Please retype the records from the very start up to and including the line that contains "cyan square at". Copy those lines unchanged and nothing else.

***** Provided data

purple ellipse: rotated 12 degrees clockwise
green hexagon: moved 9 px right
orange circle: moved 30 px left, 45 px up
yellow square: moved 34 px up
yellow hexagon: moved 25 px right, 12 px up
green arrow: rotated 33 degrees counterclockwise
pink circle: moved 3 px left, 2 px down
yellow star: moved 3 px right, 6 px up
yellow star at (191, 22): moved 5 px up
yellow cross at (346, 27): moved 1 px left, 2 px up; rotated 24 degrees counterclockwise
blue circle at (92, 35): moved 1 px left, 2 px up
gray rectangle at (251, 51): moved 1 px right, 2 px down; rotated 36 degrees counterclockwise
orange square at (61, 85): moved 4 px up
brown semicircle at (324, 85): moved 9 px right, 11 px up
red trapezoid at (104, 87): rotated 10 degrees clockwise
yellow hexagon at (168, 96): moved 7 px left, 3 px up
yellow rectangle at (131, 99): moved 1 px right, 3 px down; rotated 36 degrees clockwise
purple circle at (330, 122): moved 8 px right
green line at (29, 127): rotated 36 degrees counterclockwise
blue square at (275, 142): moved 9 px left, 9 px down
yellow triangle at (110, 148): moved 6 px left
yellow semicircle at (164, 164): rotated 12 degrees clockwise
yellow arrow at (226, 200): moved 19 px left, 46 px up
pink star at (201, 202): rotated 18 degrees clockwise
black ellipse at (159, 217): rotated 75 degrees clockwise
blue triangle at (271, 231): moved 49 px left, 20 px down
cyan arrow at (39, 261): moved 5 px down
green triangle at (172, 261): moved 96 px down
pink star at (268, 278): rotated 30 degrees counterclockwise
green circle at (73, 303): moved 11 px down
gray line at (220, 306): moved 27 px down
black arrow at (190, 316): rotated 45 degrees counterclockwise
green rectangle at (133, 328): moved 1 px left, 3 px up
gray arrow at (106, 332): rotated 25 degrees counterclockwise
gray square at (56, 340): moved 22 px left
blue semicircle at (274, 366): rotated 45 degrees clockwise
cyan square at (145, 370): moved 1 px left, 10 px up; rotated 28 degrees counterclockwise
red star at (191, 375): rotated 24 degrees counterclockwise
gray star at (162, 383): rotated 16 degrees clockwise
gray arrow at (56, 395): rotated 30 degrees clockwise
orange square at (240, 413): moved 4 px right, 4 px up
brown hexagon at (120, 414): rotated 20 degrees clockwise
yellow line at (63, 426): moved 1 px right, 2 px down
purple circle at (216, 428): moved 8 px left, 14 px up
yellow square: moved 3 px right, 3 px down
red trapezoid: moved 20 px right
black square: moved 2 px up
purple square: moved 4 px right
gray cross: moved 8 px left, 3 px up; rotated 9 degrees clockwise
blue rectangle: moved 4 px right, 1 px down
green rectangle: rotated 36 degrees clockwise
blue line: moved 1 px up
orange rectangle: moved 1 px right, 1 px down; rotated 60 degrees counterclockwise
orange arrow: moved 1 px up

**********

• [Exercise output]
purple ellipse: rotated 12 degrees clockwise
green hexagon: moved 9 px right
orange circle: moved 30 px left, 45 px up
yellow square: moved 34 px up
yellow hexagon: moved 25 px right, 12 px up
green arrow: rotated 33 degrees counterclockwise
pink circle: moved 3 px left, 2 px down
yellow star: moved 3 px right, 6 px up
yellow star at (191, 22): moved 5 px up
yellow cross at (346, 27): moved 1 px left, 2 px up; rotated 24 degrees counterclockwise
blue circle at (92, 35): moved 1 px left, 2 px up
gray rectangle at (251, 51): moved 1 px right, 2 px down; rotated 36 degrees counterclockwise
orange square at (61, 85): moved 4 px up
brown semicircle at (324, 85): moved 9 px right, 11 px up
red trapezoid at (104, 87): rotated 10 degrees clockwise
yellow hexagon at (168, 96): moved 7 px left, 3 px up
yellow rectangle at (131, 99): moved 1 px right, 3 px down; rotated 36 degrees clockwise
purple circle at (330, 122): moved 8 px right
green line at (29, 127): rotated 36 degrees counterclockwise
blue square at (275, 142): moved 9 px left, 9 px down
yellow triangle at (110, 148): moved 6 px left
yellow semicircle at (164, 164): rotated 12 degrees clockwise
yellow arrow at (226, 200): moved 19 px left, 46 px up
pink star at (201, 202): rotated 18 degrees clockwise
black ellipse at (159, 217): rotated 75 degrees clockwise
blue triangle at (271, 231): moved 49 px left, 20 px down
cyan arrow at (39, 261): moved 5 px down
green triangle at (172, 261): moved 96 px down
pink star at (268, 278): rotated 30 degrees counterclockwise
green circle at (73, 303): moved 11 px down
gray line at (220, 306): moved 27 px down
black arrow at (190, 316): rotated 45 degrees counterclockwise
green rectangle at (133, 328): moved 1 px left, 3 px up
gray arrow at (106, 332): rotated 25 degrees counterclockwise
gray square at (56, 340): moved 22 px left
blue semicircle at (274, 366): rotated 45 degrees clockwise
cyan square at (145, 370): moved 1 px left, 10 px up; rotated 28 degrees counterclockwise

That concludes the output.